TASK BRIEF -
Please return the data word for word and leave out any picture it contains.

MATERIAL TO PROCESS -

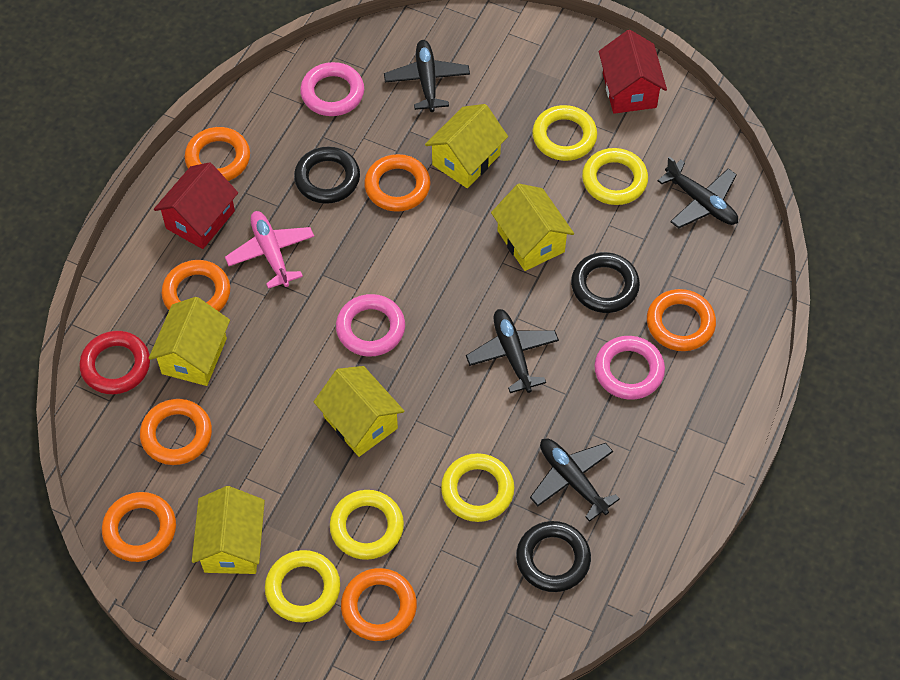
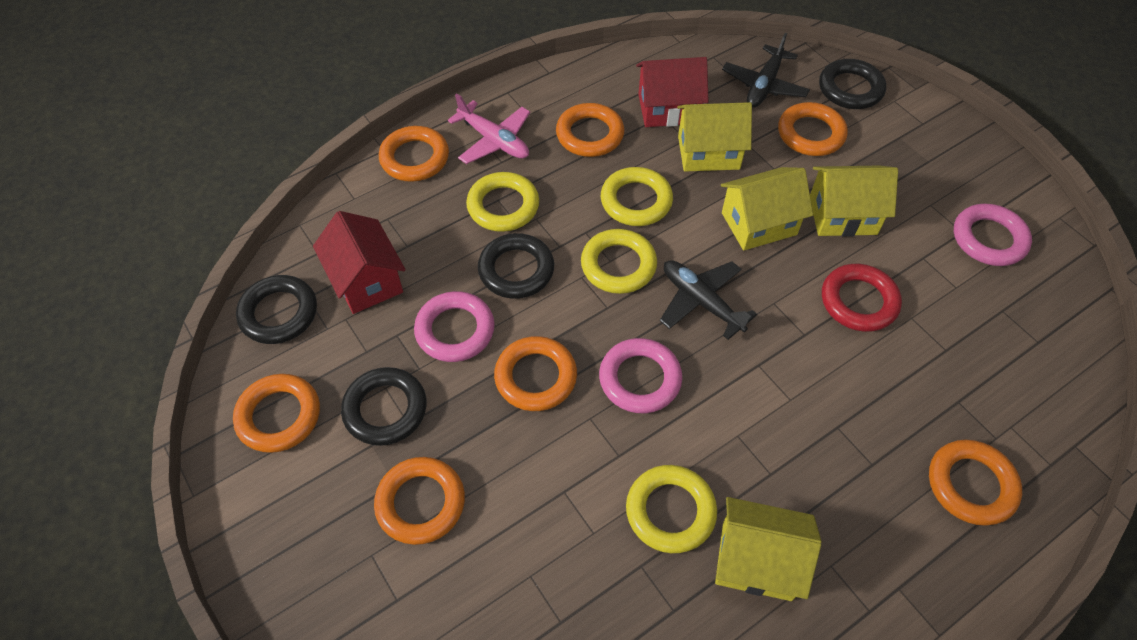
black plane: 4 -> 2
black ring: 3 -> 4
yellow house: 5 -> 4
yellow ring: 5 -> 4

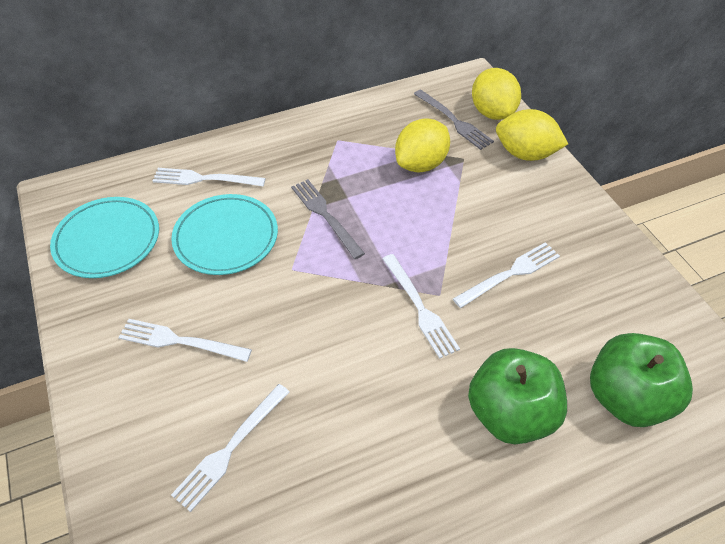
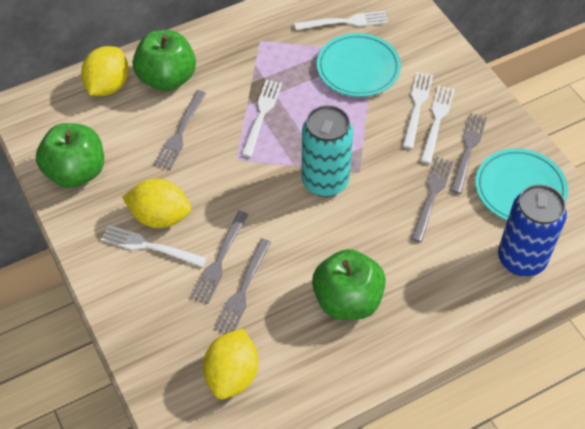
blue can: 0 -> 1
green apple: 2 -> 3
grey fork: 2 -> 5
turquoise can: 0 -> 1

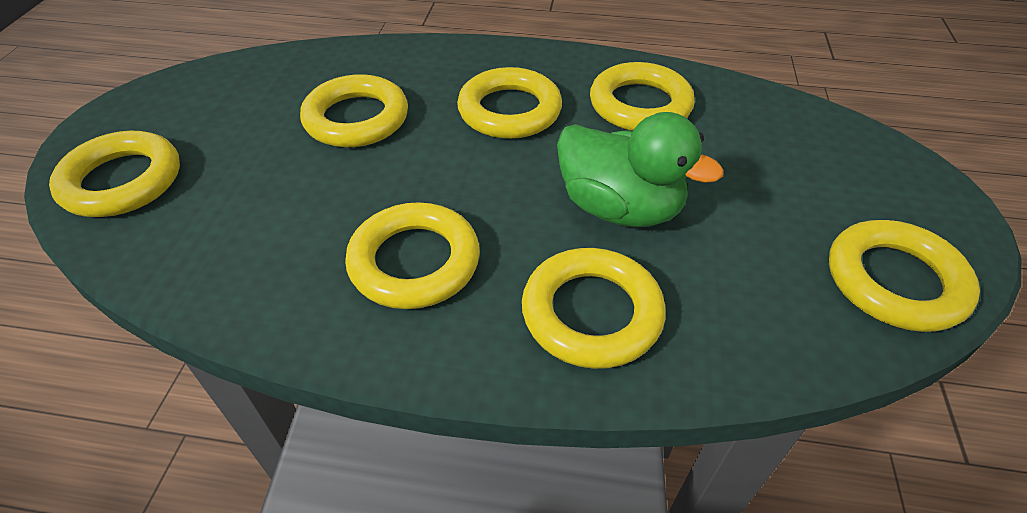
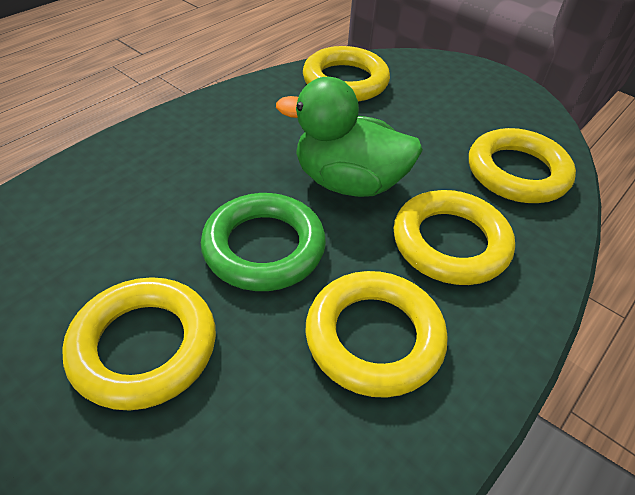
green ring: 0 -> 1
yellow ring: 7 -> 5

RESPONSE FOR THIS EXERCISE -
black plane: 4 -> 2
black ring: 3 -> 4
yellow house: 5 -> 4
yellow ring: 5 -> 4

blue can: 0 -> 1
green apple: 2 -> 3
grey fork: 2 -> 5
turquoise can: 0 -> 1

green ring: 0 -> 1
yellow ring: 7 -> 5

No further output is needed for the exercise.